§ **WORK TO COMPLETE**: Beginning at the line containing "R101: 39k (5V, N_19) -> 39k (GND, N_19)" and continuing to the end of the records below, give each line again exactly as it stands, and only those lines.

[Version comparison data]
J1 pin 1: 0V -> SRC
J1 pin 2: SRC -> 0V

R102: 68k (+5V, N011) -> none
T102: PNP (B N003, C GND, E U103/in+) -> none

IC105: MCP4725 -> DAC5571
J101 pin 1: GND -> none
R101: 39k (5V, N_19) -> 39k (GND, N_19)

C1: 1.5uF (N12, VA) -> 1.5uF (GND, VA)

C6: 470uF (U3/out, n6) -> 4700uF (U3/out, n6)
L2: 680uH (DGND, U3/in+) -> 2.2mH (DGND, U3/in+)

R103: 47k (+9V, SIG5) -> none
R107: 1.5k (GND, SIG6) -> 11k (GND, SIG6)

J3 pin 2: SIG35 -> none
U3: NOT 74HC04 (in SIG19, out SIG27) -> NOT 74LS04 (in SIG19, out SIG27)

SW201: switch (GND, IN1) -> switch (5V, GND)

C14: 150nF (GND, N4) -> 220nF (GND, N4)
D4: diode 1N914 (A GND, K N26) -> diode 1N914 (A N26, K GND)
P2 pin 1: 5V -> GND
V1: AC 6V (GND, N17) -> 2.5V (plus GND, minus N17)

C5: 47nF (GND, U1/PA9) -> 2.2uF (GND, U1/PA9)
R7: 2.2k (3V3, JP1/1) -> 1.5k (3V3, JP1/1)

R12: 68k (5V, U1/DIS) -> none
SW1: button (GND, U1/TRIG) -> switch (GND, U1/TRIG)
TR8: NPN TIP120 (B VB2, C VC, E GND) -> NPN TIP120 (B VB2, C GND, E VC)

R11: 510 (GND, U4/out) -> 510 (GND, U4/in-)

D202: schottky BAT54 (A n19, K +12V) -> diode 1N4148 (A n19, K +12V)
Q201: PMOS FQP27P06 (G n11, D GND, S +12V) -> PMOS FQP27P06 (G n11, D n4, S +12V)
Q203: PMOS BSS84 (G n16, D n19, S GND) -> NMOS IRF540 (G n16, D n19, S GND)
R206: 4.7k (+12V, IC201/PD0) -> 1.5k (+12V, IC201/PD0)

§ **RESULT BELOW**:
R101: 39k (5V, N_19) -> 39k (GND, N_19)

C1: 1.5uF (N12, VA) -> 1.5uF (GND, VA)

C6: 470uF (U3/out, n6) -> 4700uF (U3/out, n6)
L2: 680uH (DGND, U3/in+) -> 2.2mH (DGND, U3/in+)

R103: 47k (+9V, SIG5) -> none
R107: 1.5k (GND, SIG6) -> 11k (GND, SIG6)

J3 pin 2: SIG35 -> none
U3: NOT 74HC04 (in SIG19, out SIG27) -> NOT 74LS04 (in SIG19, out SIG27)

SW201: switch (GND, IN1) -> switch (5V, GND)

C14: 150nF (GND, N4) -> 220nF (GND, N4)
D4: diode 1N914 (A GND, K N26) -> diode 1N914 (A N26, K GND)
P2 pin 1: 5V -> GND
V1: AC 6V (GND, N17) -> 2.5V (plus GND, minus N17)

C5: 47nF (GND, U1/PA9) -> 2.2uF (GND, U1/PA9)
R7: 2.2k (3V3, JP1/1) -> 1.5k (3V3, JP1/1)

R12: 68k (5V, U1/DIS) -> none
SW1: button (GND, U1/TRIG) -> switch (GND, U1/TRIG)
TR8: NPN TIP120 (B VB2, C VC, E GND) -> NPN TIP120 (B VB2, C GND, E VC)

R11: 510 (GND, U4/out) -> 510 (GND, U4/in-)

D202: schottky BAT54 (A n19, K +12V) -> diode 1N4148 (A n19, K +12V)
Q201: PMOS FQP27P06 (G n11, D GND, S +12V) -> PMOS FQP27P06 (G n11, D n4, S +12V)
Q203: PMOS BSS84 (G n16, D n19, S GND) -> NMOS IRF540 (G n16, D n19, S GND)
R206: 4.7k (+12V, IC201/PD0) -> 1.5k (+12V, IC201/PD0)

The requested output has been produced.